::: Dataset entries
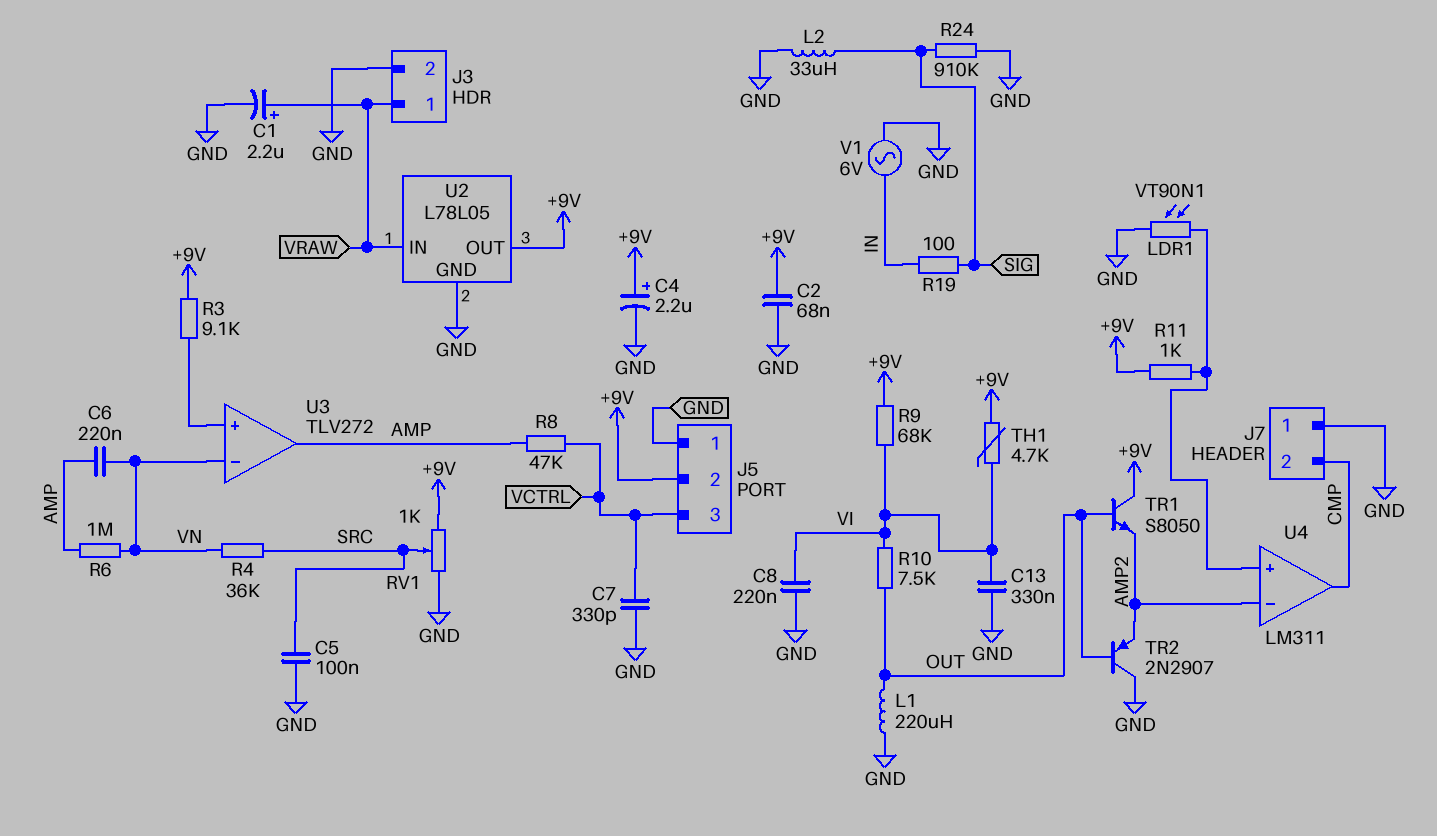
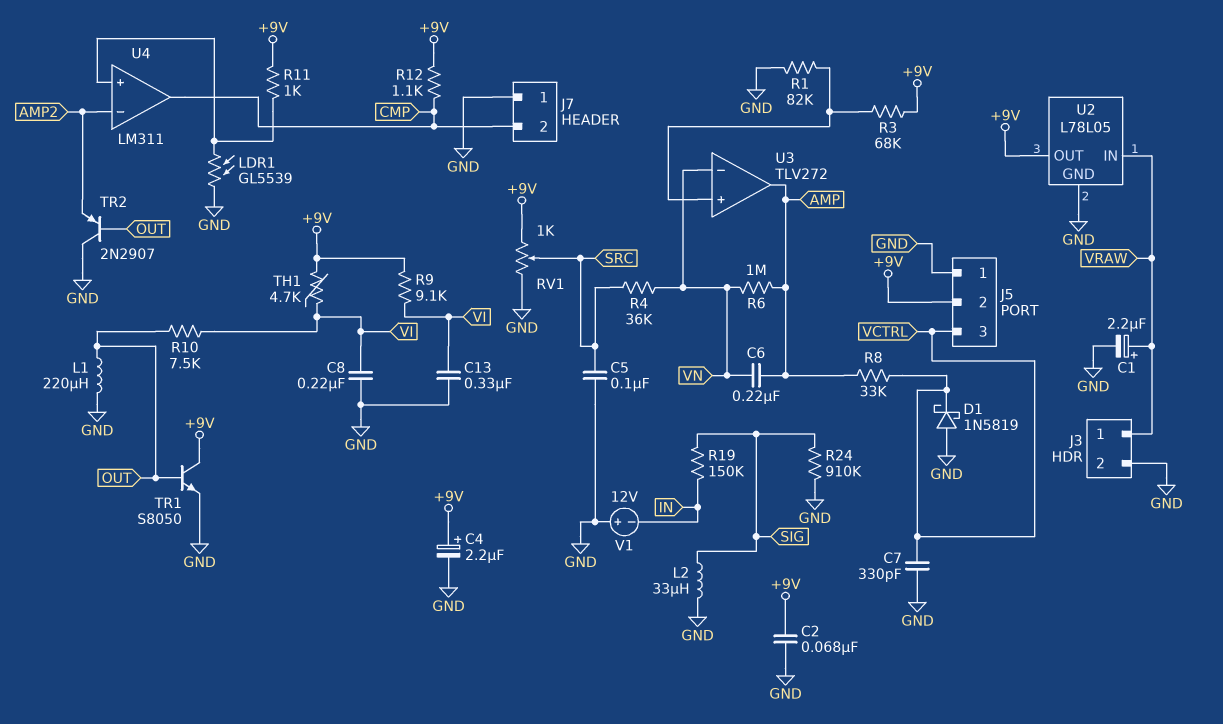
D1: none -> schottky 1N5819 (A GND, K VCTRL)
LDR1: VT90N1 (GND, U4/in+) -> GL5539 (GND, U4/in+)
R1: none -> 82k (GND, U3/in+)
R3: 9.1k (+9V, U3/in+) -> 68k (+9V, U3/in+)
R8: 47k (AMP, VCTRL) -> 33k (AMP, VCTRL)
R9: 68k (+9V, VI) -> 9.1k (+9V, VI)
R12: none -> 1.1k (+9V, CMP)
R19: 100 (IN, SIG) -> 150k (IN, SIG)
TR1: NPN S8050 (B OUT, C +9V, E AMP2) -> NPN S8050 (B OUT, C +9V, E GND)
V1: AC 6V (GND, IN) -> 12V (plus GND, minus IN)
::::::
▶ [What to produce]:
Could you restate every entry above word for word, leaving out the pictures?

▶ [Task output]:
D1: none -> schottky 1N5819 (A GND, K VCTRL)
LDR1: VT90N1 (GND, U4/in+) -> GL5539 (GND, U4/in+)
R1: none -> 82k (GND, U3/in+)
R3: 9.1k (+9V, U3/in+) -> 68k (+9V, U3/in+)
R8: 47k (AMP, VCTRL) -> 33k (AMP, VCTRL)
R9: 68k (+9V, VI) -> 9.1k (+9V, VI)
R12: none -> 1.1k (+9V, CMP)
R19: 100 (IN, SIG) -> 150k (IN, SIG)
TR1: NPN S8050 (B OUT, C +9V, E AMP2) -> NPN S8050 (B OUT, C +9V, E GND)
V1: AC 6V (GND, IN) -> 12V (plus GND, minus IN)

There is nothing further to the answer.